Task goal:
Among the records, which lines include "cone"? List them.

Information given:
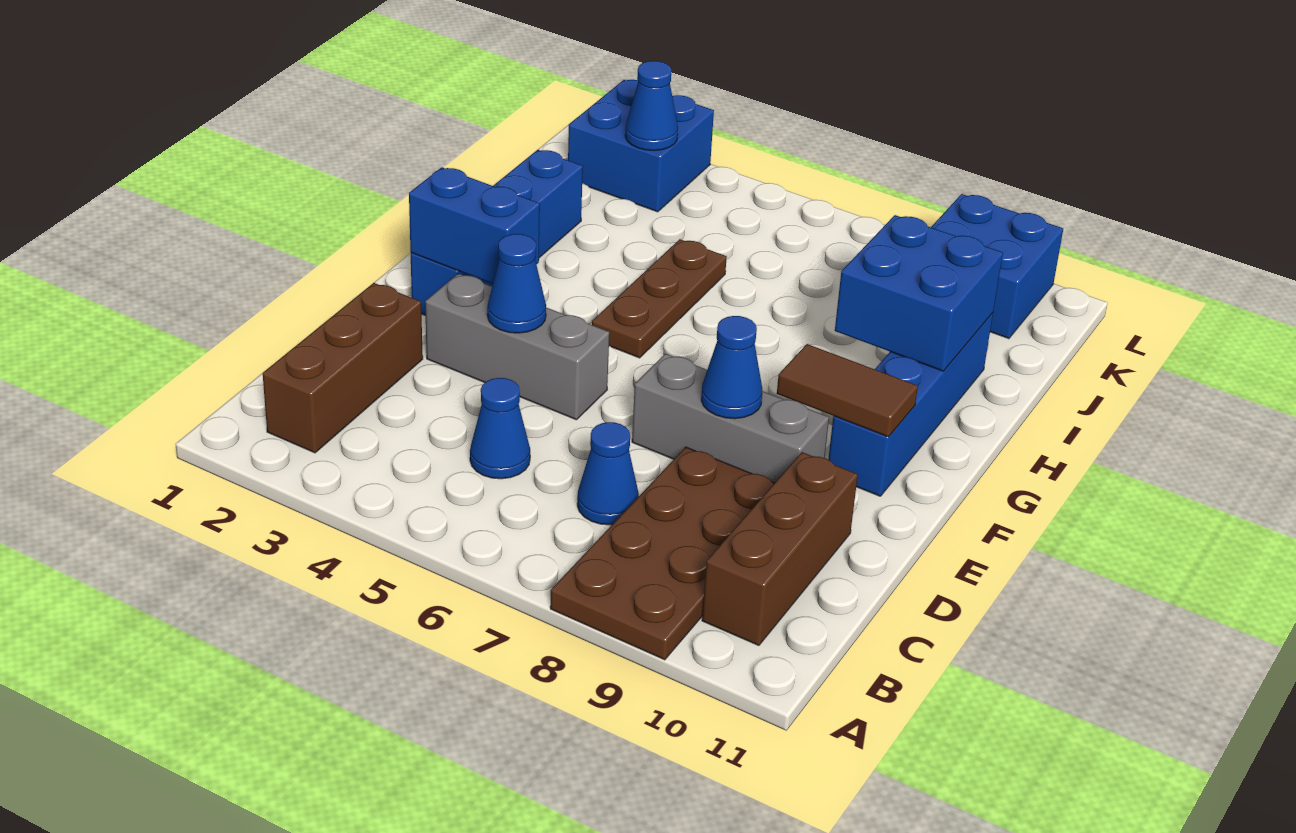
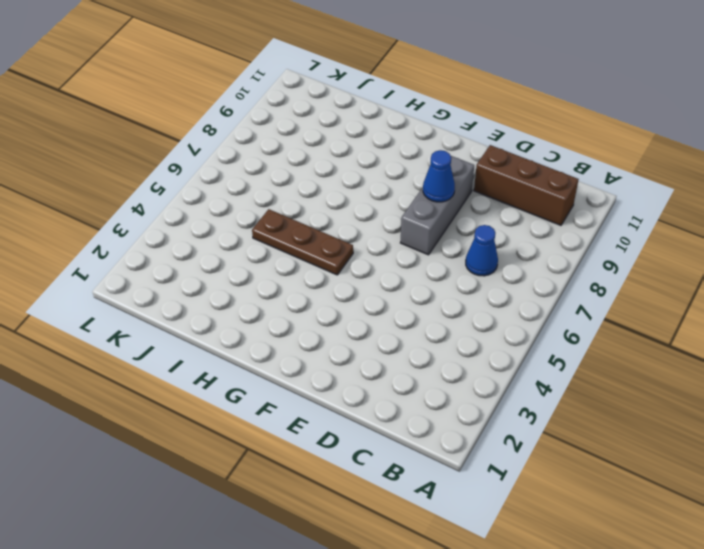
none -> brown plate A8:D9 level 1
none -> brown brick B2:D2 level 1
none -> blue cone C5 level 1

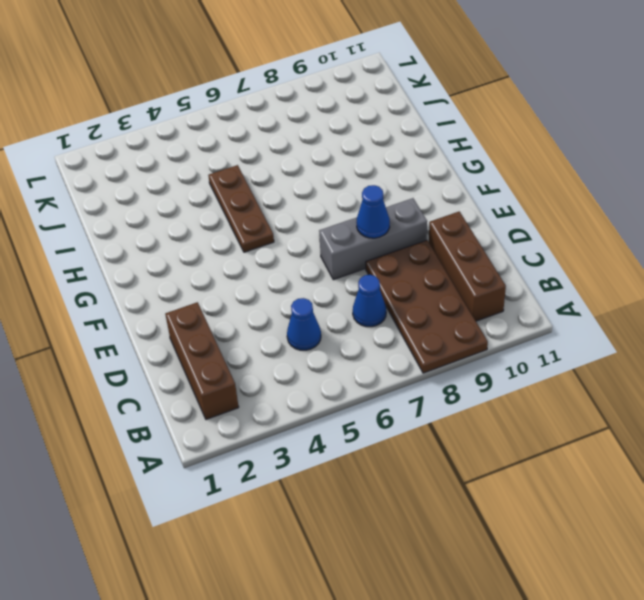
none -> grey brick E3:E5 level 1
none -> blue brick F2:I2 level 1
none -> blue brick F10:I10 level 1

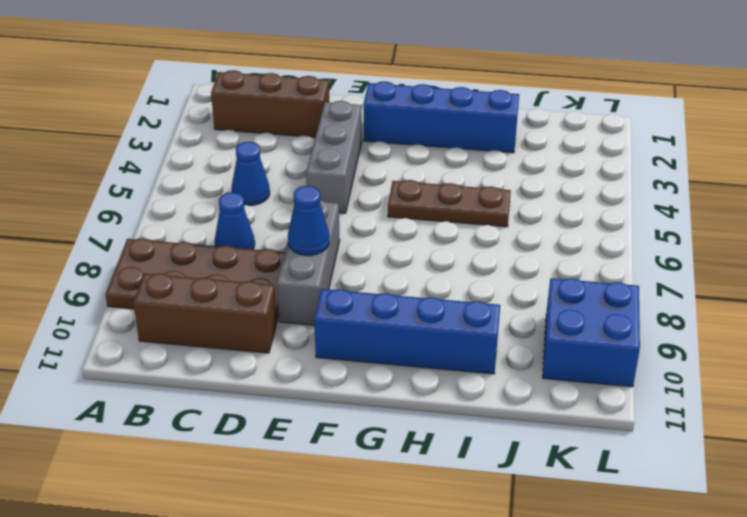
none -> blue brick K2:L3 level 1
none -> blue cone E4 level 2
none -> blue brick F2:F3 level 2

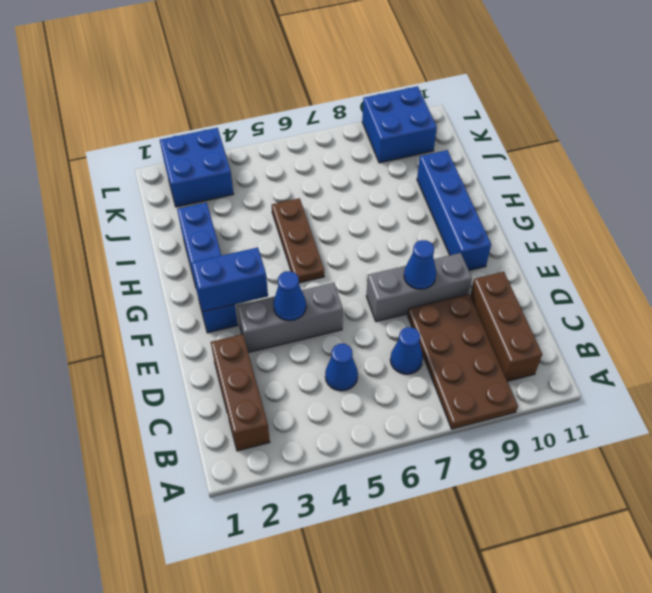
none -> brown tile F9:F10 level 2
none -> blue brick H9:I10 level 2
none -> blue cone K3 level 2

Completed task:
none -> blue cone C5 level 1
none -> blue cone E4 level 2
none -> blue cone K3 level 2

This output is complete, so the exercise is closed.